====== Material provided ======

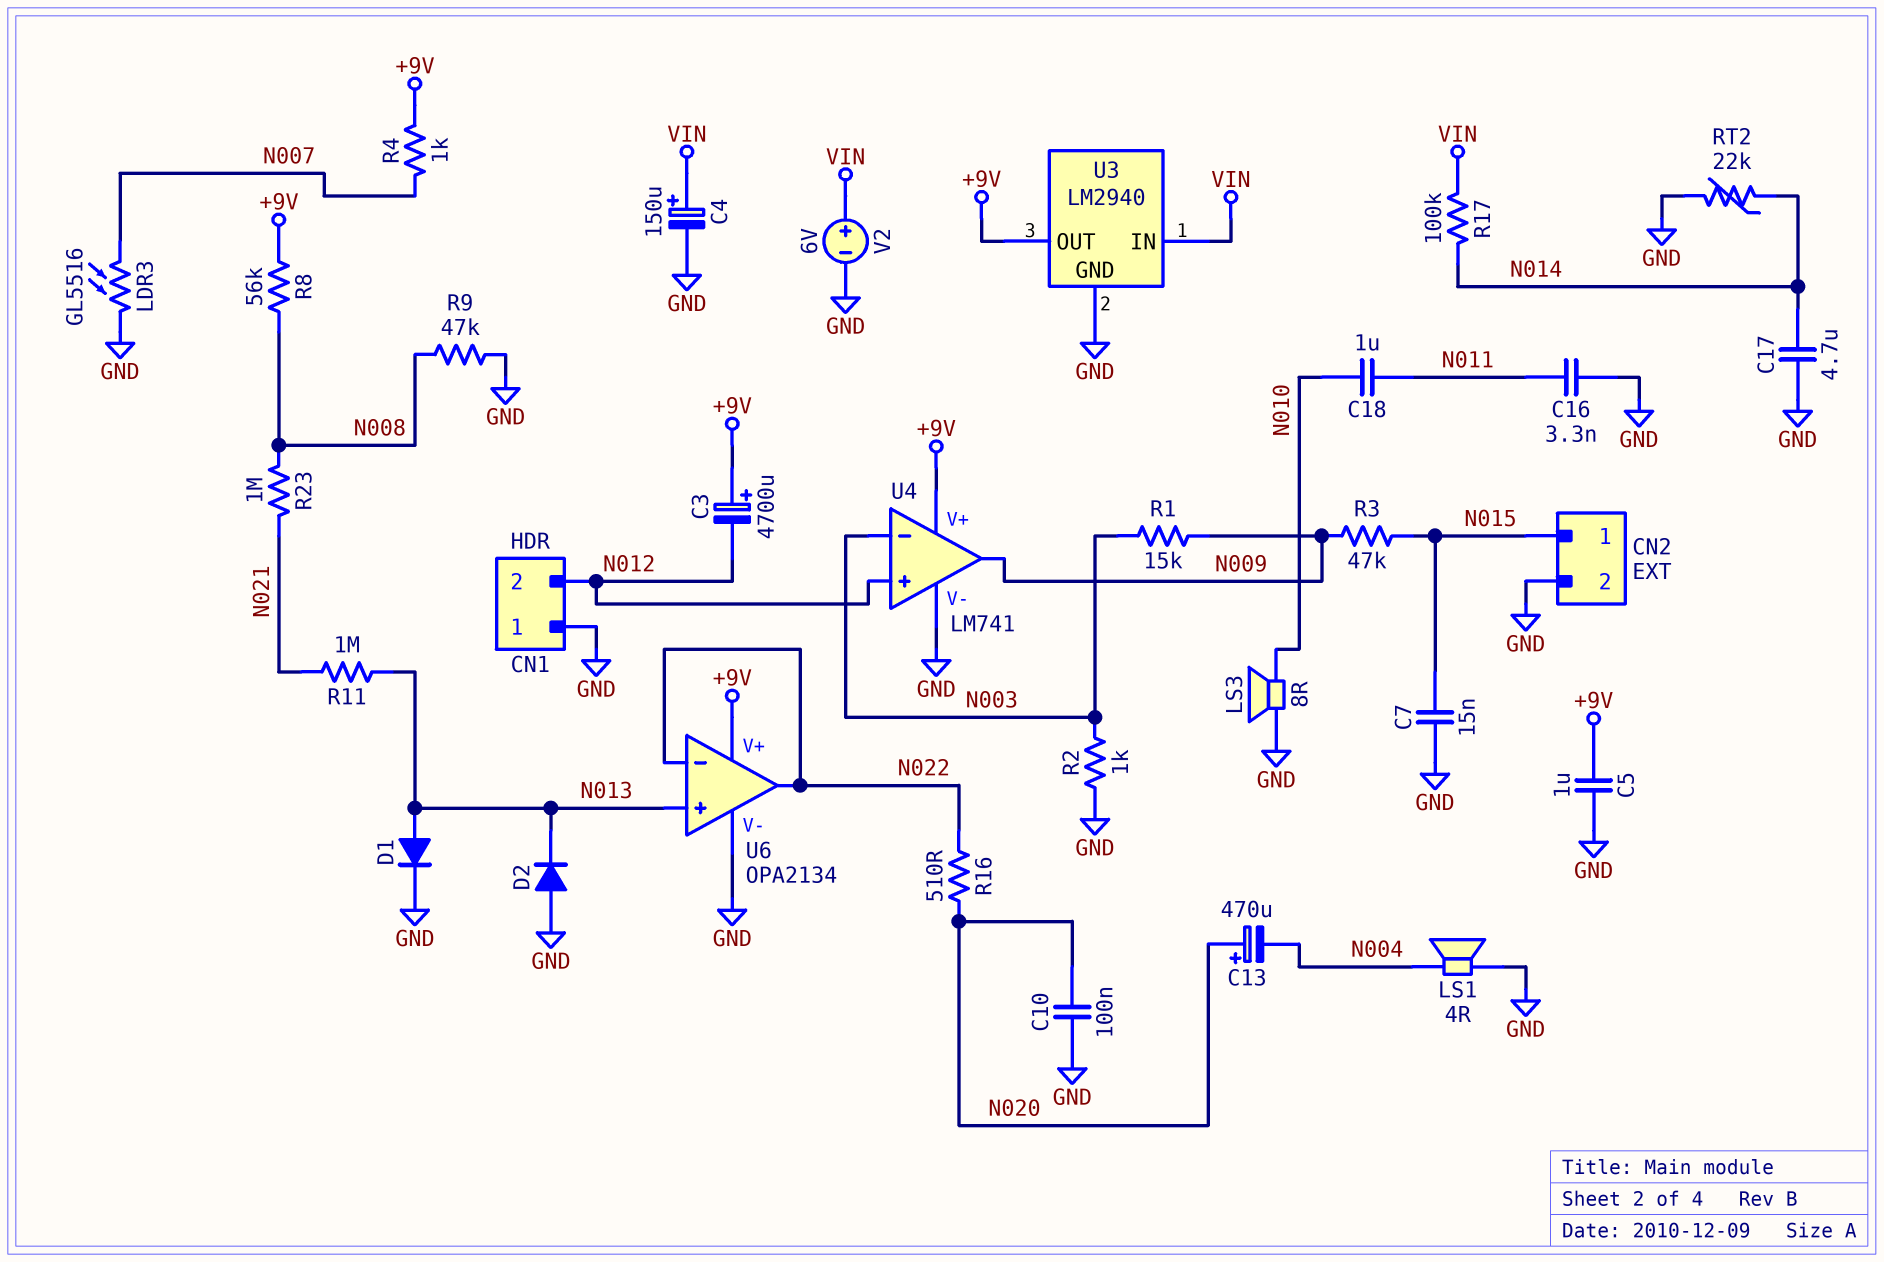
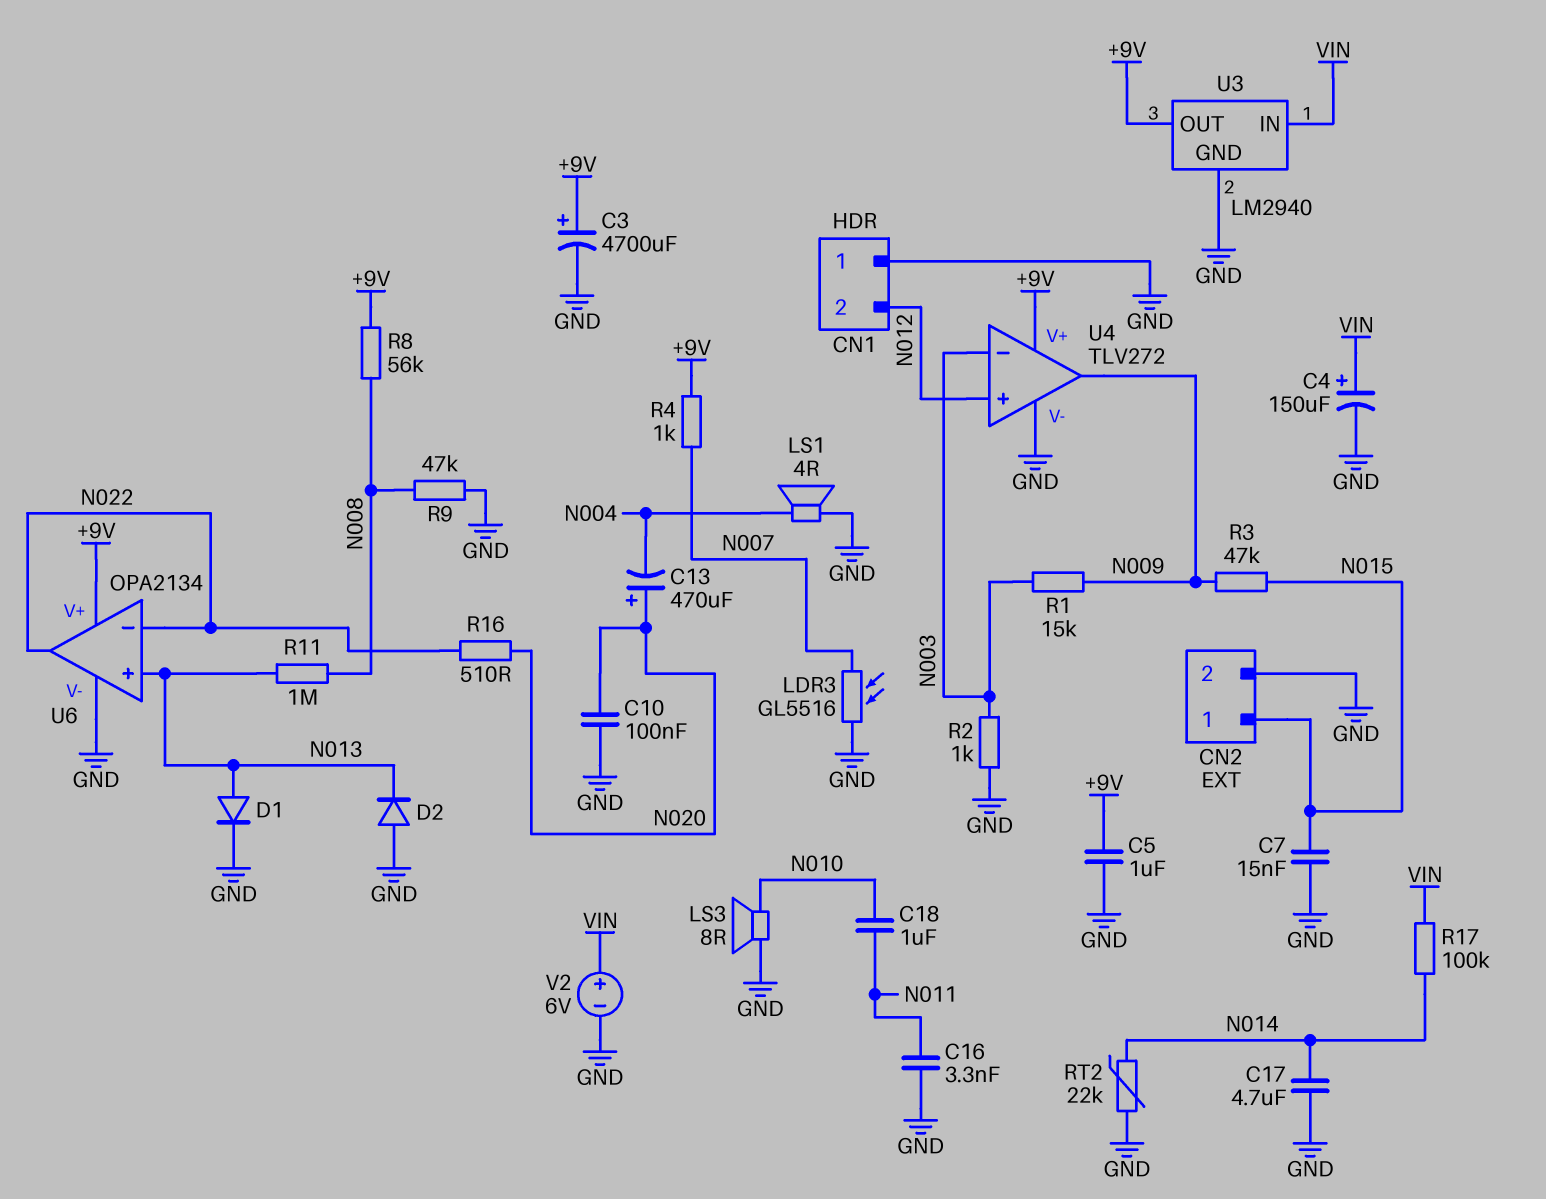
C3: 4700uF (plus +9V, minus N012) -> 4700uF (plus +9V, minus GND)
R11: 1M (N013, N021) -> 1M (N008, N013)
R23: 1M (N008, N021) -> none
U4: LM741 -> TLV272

======
====== Material provided ======

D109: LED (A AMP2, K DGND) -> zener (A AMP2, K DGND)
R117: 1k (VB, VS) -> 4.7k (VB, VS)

======

- Your objective -
The reply should consist solely of the lines above from the one that has "C3: 4700uF (plus" through the one that has "U4: LM741 -> TLV272", reproduced exactly.

- Result -
C3: 4700uF (plus +9V, minus N012) -> 4700uF (plus +9V, minus GND)
R11: 1M (N013, N021) -> 1M (N008, N013)
R23: 1M (N008, N021) -> none
U4: LM741 -> TLV272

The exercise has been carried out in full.